-- Assigned task --
Reading the records below, count the lines in which the string "cross" appears; write the number only.

Excerpts from a dataset:
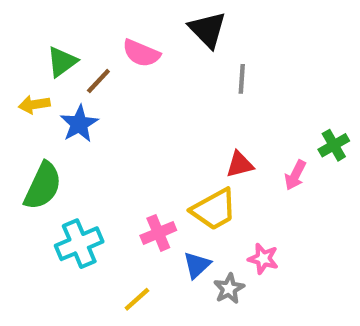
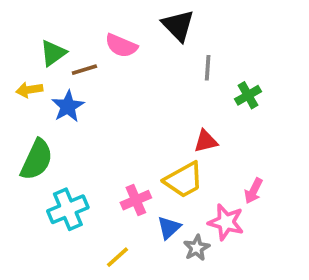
brown line: (98, 81) -> (84, 70), turned 30
green cross: (334, 145) -> (248, 95), moved
pink arrow: (295, 175) -> (254, 191), moved
pink star: (263, 259) -> (226, 222), size x1.4

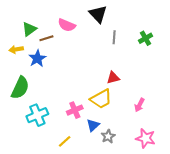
green cross: (248, 95) -> (146, 38), moved
pink star: (226, 222) -> (146, 138), moved

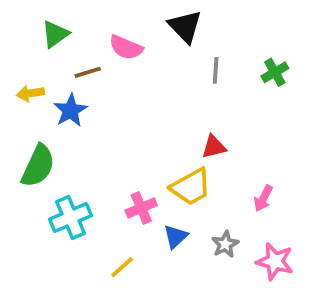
green triangle: (29, 29) -> (55, 34), moved
gray star: (108, 136) -> (225, 244), moved

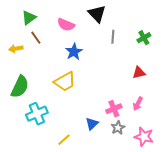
brown line: (88, 72) -> (36, 38), moved, turned 72
blue star: (71, 111) -> (74, 52), moved
red triangle: (214, 147) -> (139, 73), moved
yellow trapezoid: (191, 187) -> (65, 82), moved
pink cross: (141, 208) -> (114, 109), moved

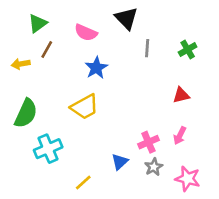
brown line: (36, 38) -> (47, 50), turned 64

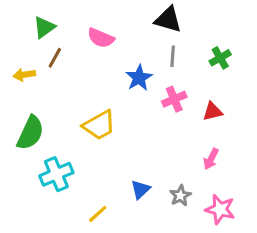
black triangle: (126, 18) -> (168, 20), moved, turned -30
blue star: (96, 68) -> (139, 78), moved
pink cross: (148, 142) -> (174, 99), moved

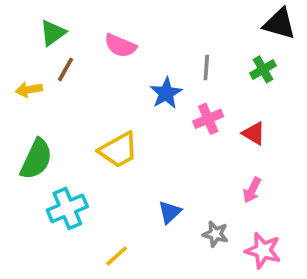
black triangle: (168, 20) -> (279, 24), moved
red triangle: (212, 111) -> (254, 133), turned 45
blue triangle: (141, 189) -> (170, 212), moved
gray star: (180, 196) -> (215, 234), turned -30

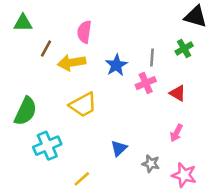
green triangle: (53, 33) -> (23, 23), moved, turned 36
pink semicircle: (120, 46) -> (84, 32), turned 75
gray line: (206, 68) -> (152, 57), moved
yellow arrow: (29, 90) -> (72, 63), moved, size x1.5

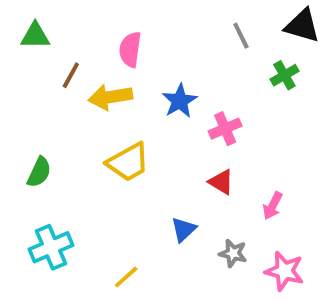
gray line: (152, 57) -> (241, 36), moved, turned -30
red triangle: (178, 93) -> (221, 182), moved
green semicircle: (26, 111) -> (39, 172), size x0.7
cyan cross: (47, 146) -> (51, 247), moved

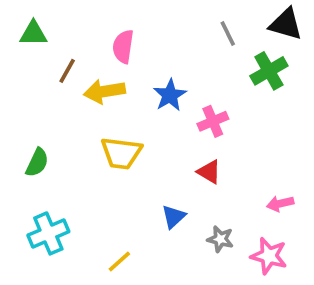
green cross: (284, 75) -> (269, 71), size x1.4
yellow trapezoid: (128, 162) -> (121, 153), turned 36
pink arrow: (273, 206) -> (280, 204), moved, turned 50

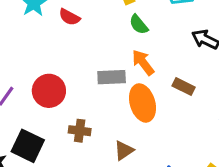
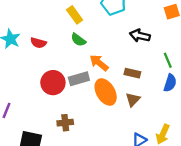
green semicircle: (139, 24) -> (78, 40), moved
red circle: (49, 91) -> (53, 83), moved
brown triangle: (124, 150) -> (133, 99), moved

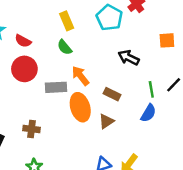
red circle: (53, 83) -> (24, 69), moved

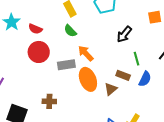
black arrow: (129, 58) -> (124, 34), turned -72
green line: (151, 89) -> (137, 59), moved
brown rectangle: (112, 94) -> (123, 75), moved

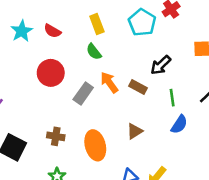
red semicircle: (35, 29) -> (52, 31), moved
gray rectangle: (66, 65) -> (83, 93), turned -54
brown rectangle: (123, 75) -> (138, 87), moved
orange ellipse: (88, 79) -> (95, 145), moved

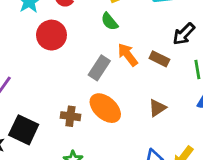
red circle: (51, 73) -> (51, 35), moved
orange ellipse: (95, 145) -> (105, 108), moved, turned -32

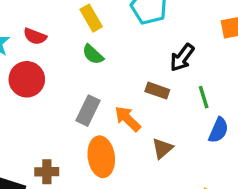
orange arrow: (128, 55) -> (128, 119), moved
orange ellipse: (105, 108) -> (101, 157), turned 48
brown cross: (70, 116) -> (47, 172), moved

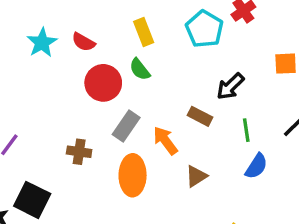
red circle: (27, 79) -> (103, 83), moved
brown cross: (47, 172) -> (79, 152), moved

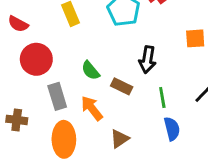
green semicircle: (140, 69) -> (90, 71), moved
black arrow: (230, 86) -> (147, 60), turned -35
gray rectangle: (126, 126) -> (57, 96), turned -50
blue semicircle: (256, 166) -> (172, 129), turned -45

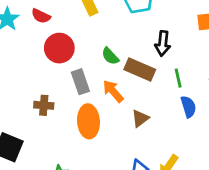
brown rectangle: (122, 86) -> (140, 70), size x1.5

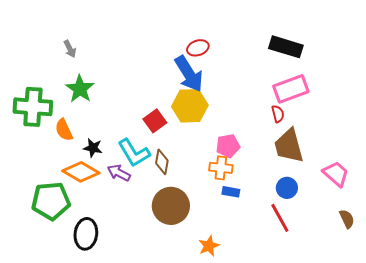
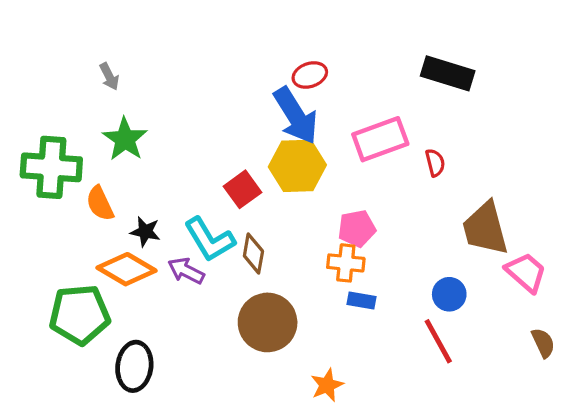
pink rectangle: (291, 89) -> (380, 139), moved
red semicircle: (278, 114) -> (435, 163), moved
brown trapezoid: (289, 146) -> (485, 228), moved

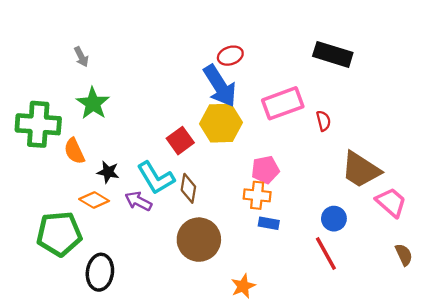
brown trapezoid: (485, 228) -> (361, 170), turned -42
orange diamond: (127, 269) -> (94, 200), size x0.7

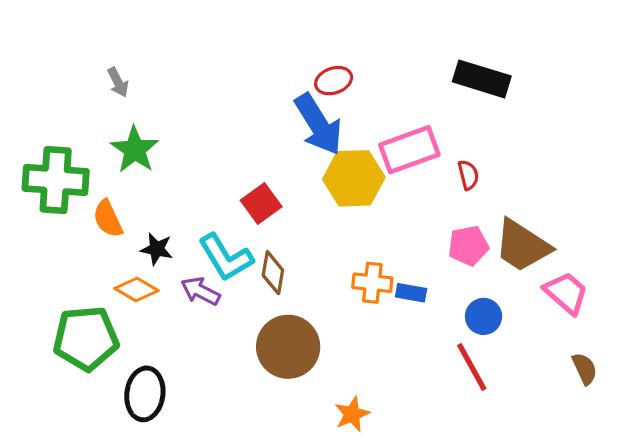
yellow hexagon: (221, 123) -> (354, 178), moved
pink pentagon: (265, 170) -> (468, 246), moved
blue rectangle: (269, 223) -> (411, 293), moved

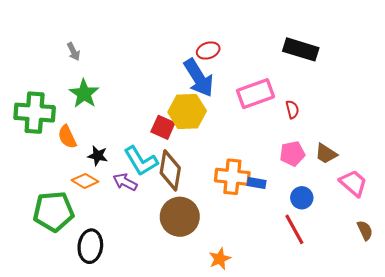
yellow hexagon: (354, 178) -> (187, 112), moved
red square: (261, 204) -> (163, 127), turned -30
brown trapezoid: (522, 246) -> (326, 154), size x0.6
brown diamond: (273, 273) -> (170, 170), size x1.5
orange cross: (372, 283) -> (232, 177), size x1.4

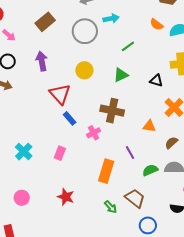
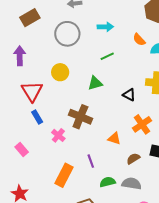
cyan arrow: (111, 18) -> (105, 27), moved
pink cross: (94, 133) -> (58, 135), turned -32
pink rectangle: (60, 153) -> (22, 150), turned -72

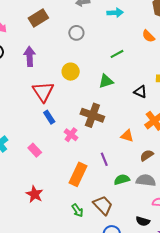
cyan arrow: (105, 27) -> (115, 13), moved
gray circle: (67, 34) -> (76, 33), size x0.6

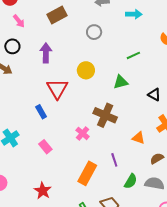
blue rectangle: (49, 117) -> (41, 112), moved
green semicircle: (122, 180) -> (131, 181), turned 133

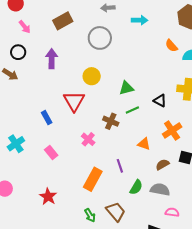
gray circle: (94, 32) -> (100, 38), size x1.5
green line: (133, 55) -> (132, 110), moved
red triangle: (57, 89) -> (74, 101), moved
brown cross: (105, 115) -> (111, 121), size x0.7

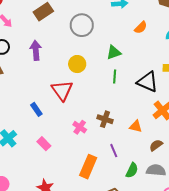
orange semicircle: (171, 46) -> (141, 28), moved, turned -88
green triangle: (126, 88) -> (114, 52), moved
black triangle: (160, 101) -> (148, 82), size x1.6
green line: (132, 110) -> (115, 77), moved, turned -56
brown cross: (111, 121) -> (105, 119), moved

-- Solution to this exercise --
12